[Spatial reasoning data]
==============================
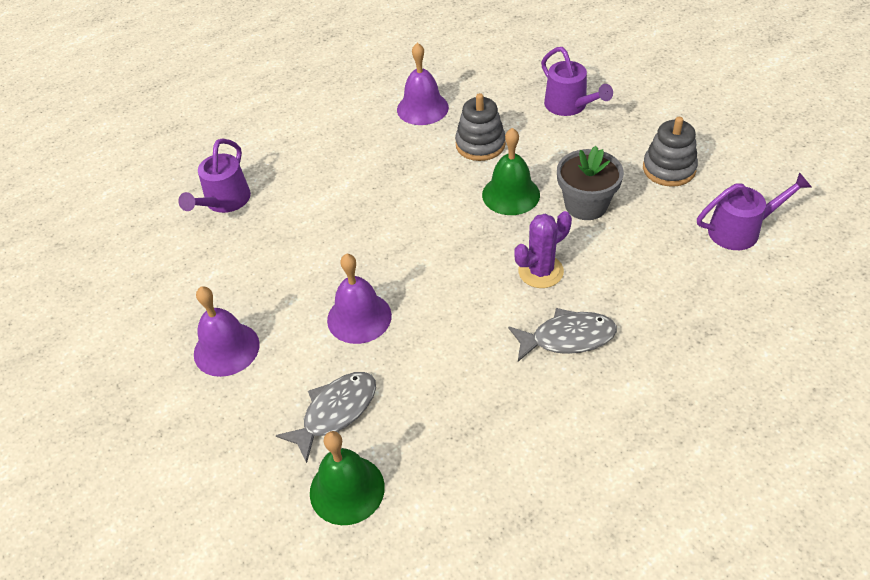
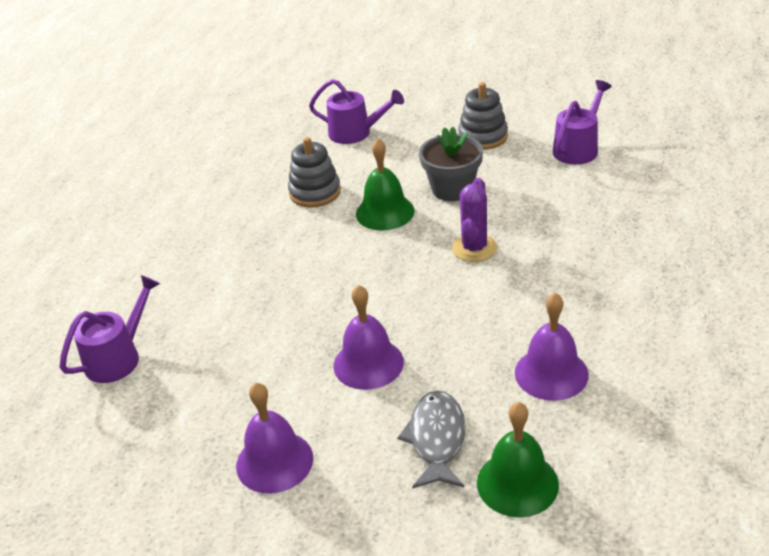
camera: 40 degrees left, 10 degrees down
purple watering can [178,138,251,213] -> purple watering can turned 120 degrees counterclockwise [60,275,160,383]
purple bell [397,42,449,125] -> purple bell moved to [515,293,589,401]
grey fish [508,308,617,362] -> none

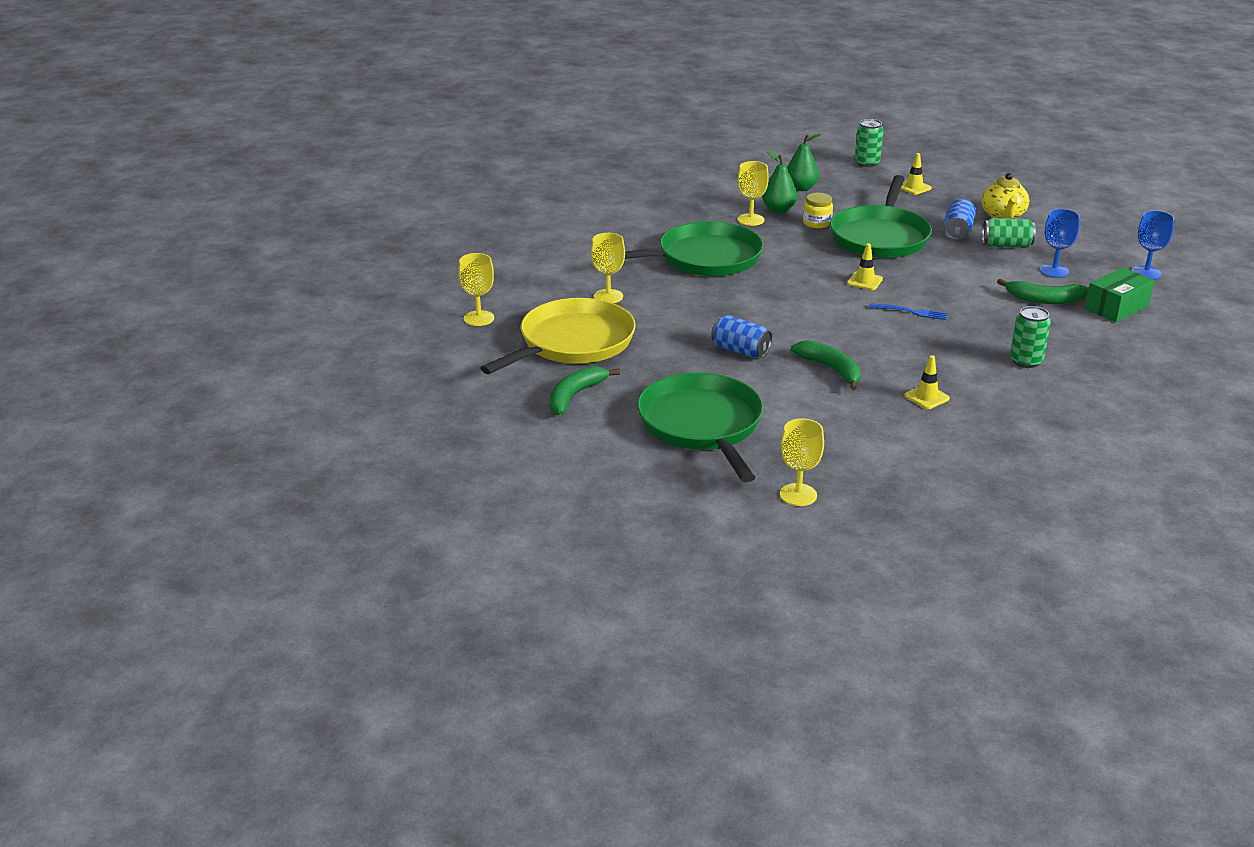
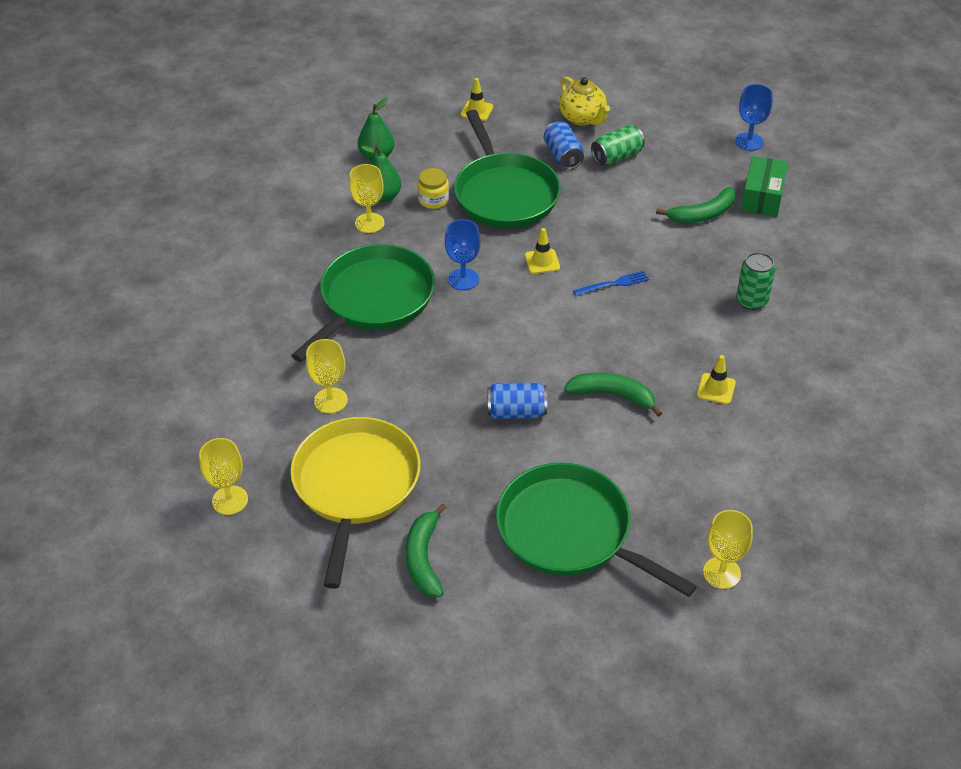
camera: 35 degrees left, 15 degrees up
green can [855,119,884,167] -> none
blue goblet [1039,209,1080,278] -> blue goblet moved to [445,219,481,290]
==============================
▶ _EXERCISE AIM_: Using the data above, print every line exactly, omitting pictures.

▶ _EXPECTED ANSWER_:
camera: 40 degrees left, 10 degrees down
purple watering can [178,138,251,213] -> purple watering can turned 120 degrees counterclockwise [60,275,160,383]
purple bell [397,42,449,125] -> purple bell moved to [515,293,589,401]
grey fish [508,308,617,362] -> none

camera: 35 degrees left, 15 degrees up
green can [855,119,884,167] -> none
blue goblet [1039,209,1080,278] -> blue goblet moved to [445,219,481,290]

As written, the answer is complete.